What you will do
Please repeat, exactly and with nothing extra, the line containing "R7: 4.3k (0V, N18) -> 12k (0V, N18)" and every line after it up to the end of the material.

Supplied material
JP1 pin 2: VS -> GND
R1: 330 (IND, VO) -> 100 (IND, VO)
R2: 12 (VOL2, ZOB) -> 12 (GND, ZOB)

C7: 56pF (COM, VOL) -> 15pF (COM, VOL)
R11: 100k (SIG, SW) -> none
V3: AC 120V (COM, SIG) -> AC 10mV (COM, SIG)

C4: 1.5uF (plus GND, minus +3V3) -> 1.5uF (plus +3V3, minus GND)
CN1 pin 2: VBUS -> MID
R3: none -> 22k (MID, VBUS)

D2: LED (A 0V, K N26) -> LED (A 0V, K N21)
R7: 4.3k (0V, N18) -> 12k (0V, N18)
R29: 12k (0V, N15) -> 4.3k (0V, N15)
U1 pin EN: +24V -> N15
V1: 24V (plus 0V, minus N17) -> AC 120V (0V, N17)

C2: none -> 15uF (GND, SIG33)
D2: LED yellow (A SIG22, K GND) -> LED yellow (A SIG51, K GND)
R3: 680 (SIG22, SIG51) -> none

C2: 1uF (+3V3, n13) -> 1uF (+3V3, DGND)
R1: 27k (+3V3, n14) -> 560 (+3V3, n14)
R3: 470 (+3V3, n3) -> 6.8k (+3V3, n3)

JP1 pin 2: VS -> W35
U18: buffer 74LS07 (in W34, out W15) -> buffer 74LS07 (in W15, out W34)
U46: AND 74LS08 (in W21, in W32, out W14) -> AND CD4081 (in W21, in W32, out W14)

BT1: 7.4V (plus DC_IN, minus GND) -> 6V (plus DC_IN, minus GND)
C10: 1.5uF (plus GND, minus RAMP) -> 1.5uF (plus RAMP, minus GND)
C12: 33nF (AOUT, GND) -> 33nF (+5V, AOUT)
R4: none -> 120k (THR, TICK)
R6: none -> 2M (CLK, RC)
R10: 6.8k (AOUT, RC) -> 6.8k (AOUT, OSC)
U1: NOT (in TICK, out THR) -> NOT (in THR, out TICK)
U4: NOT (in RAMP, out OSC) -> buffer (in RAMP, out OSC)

Expected answer
R7: 4.3k (0V, N18) -> 12k (0V, N18)
R29: 12k (0V, N15) -> 4.3k (0V, N15)
U1 pin EN: +24V -> N15
V1: 24V (plus 0V, minus N17) -> AC 120V (0V, N17)

C2: none -> 15uF (GND, SIG33)
D2: LED yellow (A SIG22, K GND) -> LED yellow (A SIG51, K GND)
R3: 680 (SIG22, SIG51) -> none

C2: 1uF (+3V3, n13) -> 1uF (+3V3, DGND)
R1: 27k (+3V3, n14) -> 560 (+3V3, n14)
R3: 470 (+3V3, n3) -> 6.8k (+3V3, n3)

JP1 pin 2: VS -> W35
U18: buffer 74LS07 (in W34, out W15) -> buffer 74LS07 (in W15, out W34)
U46: AND 74LS08 (in W21, in W32, out W14) -> AND CD4081 (in W21, in W32, out W14)

BT1: 7.4V (plus DC_IN, minus GND) -> 6V (plus DC_IN, minus GND)
C10: 1.5uF (plus GND, minus RAMP) -> 1.5uF (plus RAMP, minus GND)
C12: 33nF (AOUT, GND) -> 33nF (+5V, AOUT)
R4: none -> 120k (THR, TICK)
R6: none -> 2M (CLK, RC)
R10: 6.8k (AOUT, RC) -> 6.8k (AOUT, OSC)
U1: NOT (in TICK, out THR) -> NOT (in THR, out TICK)
U4: NOT (in RAMP, out OSC) -> buffer (in RAMP, out OSC)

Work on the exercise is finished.